Your response must be an exact transcription of the lines from the one containing "orange hammer [562,156,631,183] -> none" through the final line of the data.

Recorded information

• • • • •

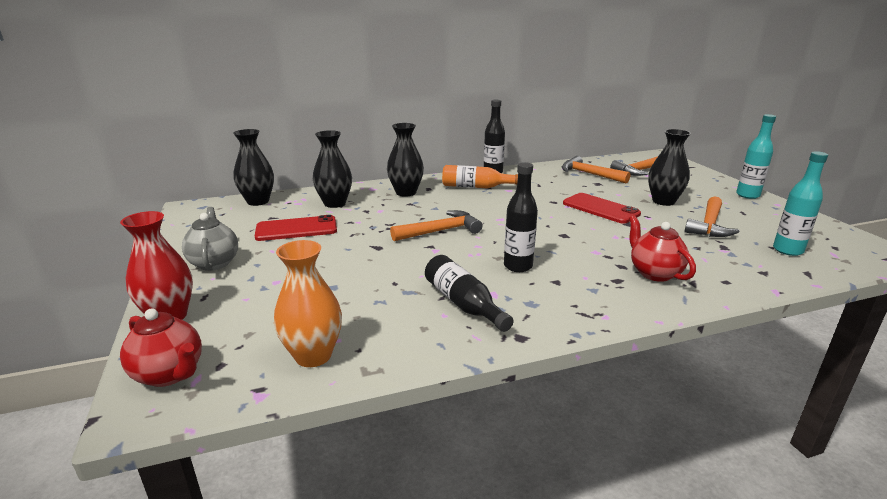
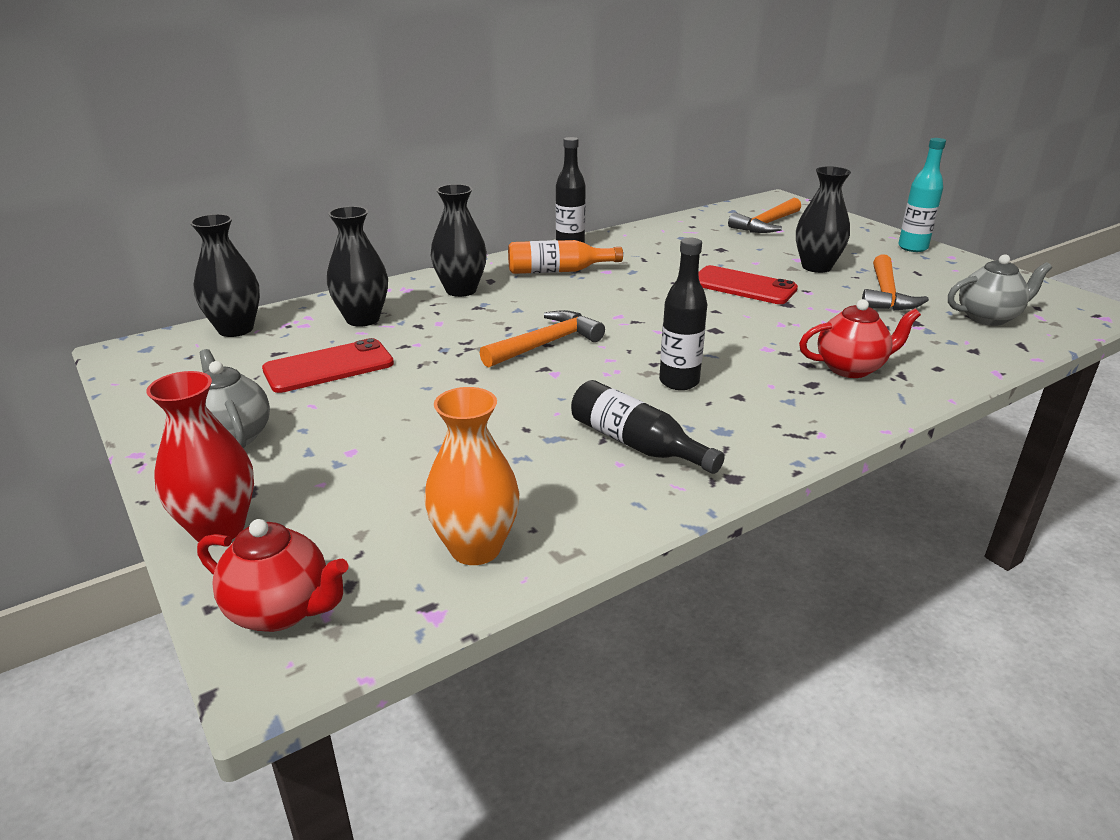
camera: 15 degrees left, 5 degrees up
orange hammer [562,156,631,183] -> none
red teapot [629,215,696,282] -> red teapot turned 120 degrees clockwise [799,299,921,378]
turquoise bottle [773,151,828,256] -> grey teapot [948,255,1052,326]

• • • • •

Answer to the exercise
orange hammer [562,156,631,183] -> none
red teapot [629,215,696,282] -> red teapot turned 120 degrees clockwise [799,299,921,378]
turquoise bottle [773,151,828,256] -> grey teapot [948,255,1052,326]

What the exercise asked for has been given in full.